• _RECORDS FOR THIS TASK_:
* * * *

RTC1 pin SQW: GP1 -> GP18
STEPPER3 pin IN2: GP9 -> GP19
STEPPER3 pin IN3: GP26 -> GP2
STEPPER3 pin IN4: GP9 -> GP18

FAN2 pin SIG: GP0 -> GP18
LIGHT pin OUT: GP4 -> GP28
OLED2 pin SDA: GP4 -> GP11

* * * *

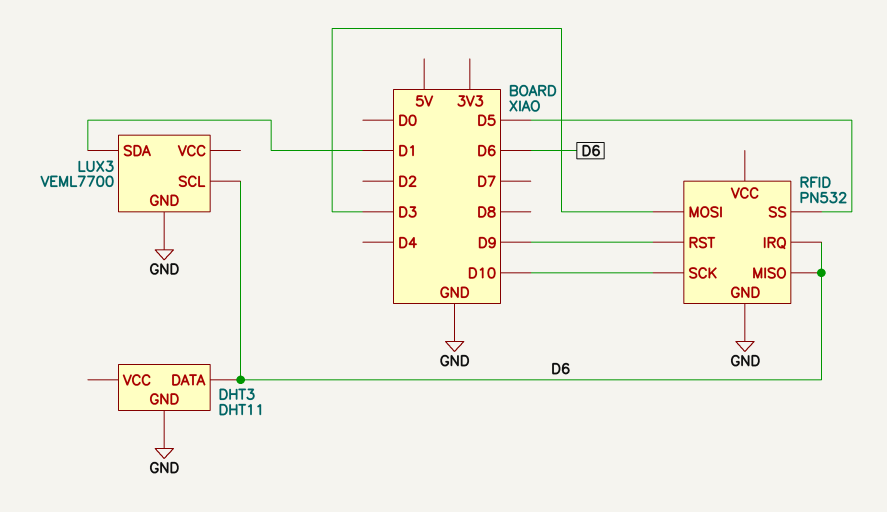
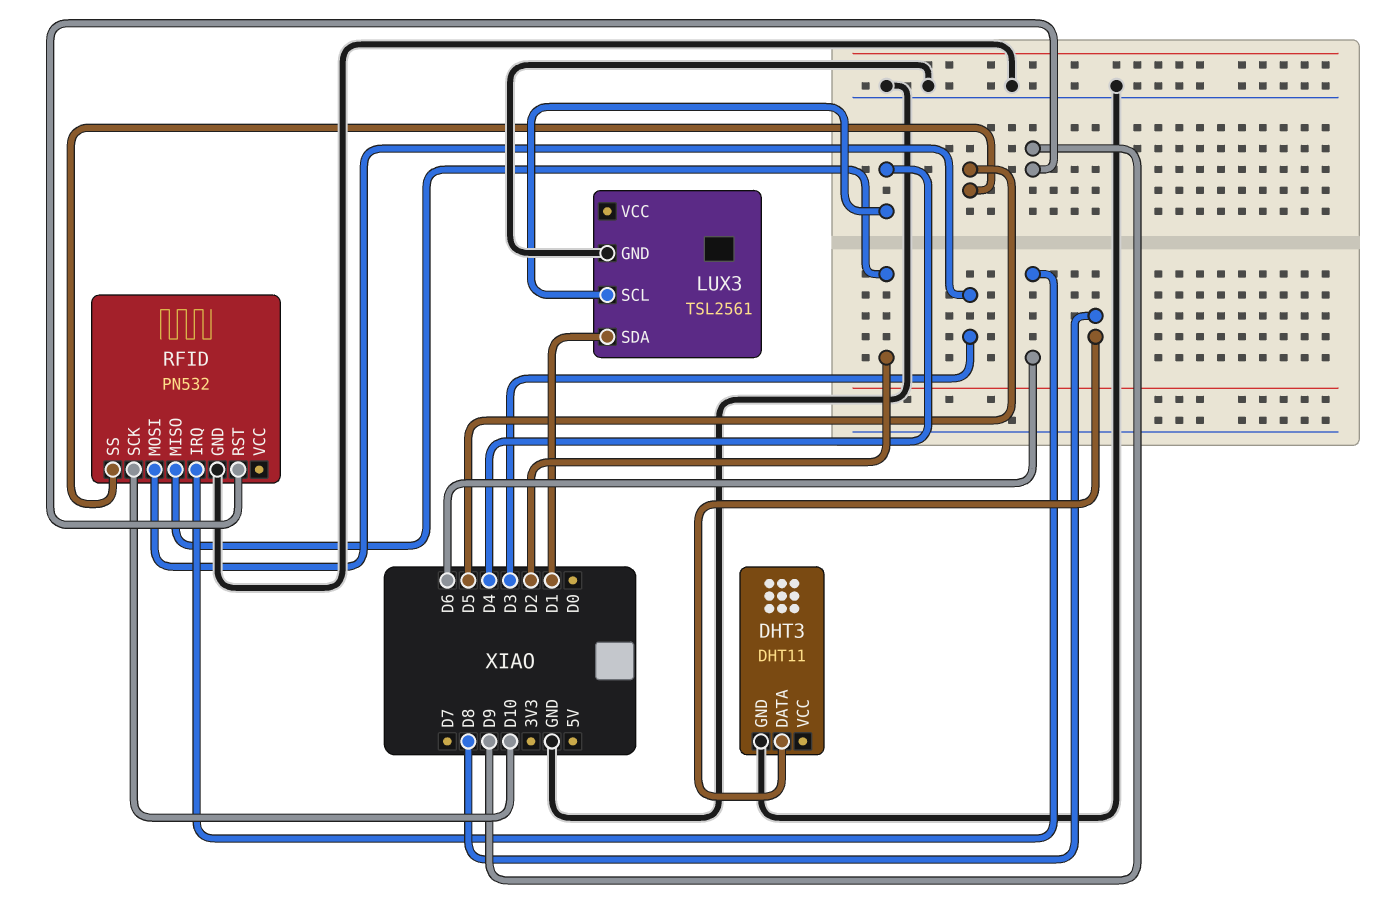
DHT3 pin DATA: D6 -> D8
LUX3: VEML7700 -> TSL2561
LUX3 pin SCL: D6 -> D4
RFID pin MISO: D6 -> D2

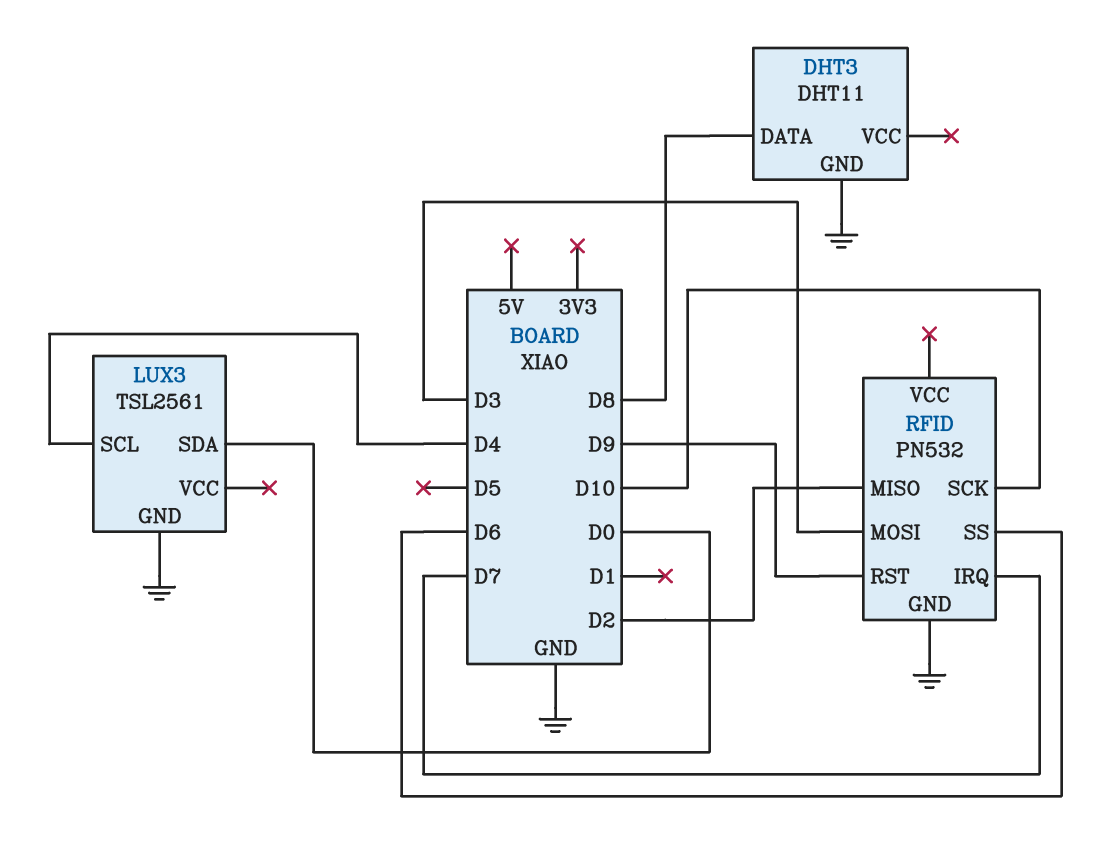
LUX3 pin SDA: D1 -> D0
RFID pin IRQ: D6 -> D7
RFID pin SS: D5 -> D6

* * * *

• _TASK DESCRIPTION_: Reproduce only the lines above spanning from the line containing "STEPPER3 pin IN3: GP26 -> GP2" through the line containing "OLED2 pin SDA: GP4 -> GP11", word for word.

• _EXPECTED ANSWER_:
STEPPER3 pin IN3: GP26 -> GP2
STEPPER3 pin IN4: GP9 -> GP18

FAN2 pin SIG: GP0 -> GP18
LIGHT pin OUT: GP4 -> GP28
OLED2 pin SDA: GP4 -> GP11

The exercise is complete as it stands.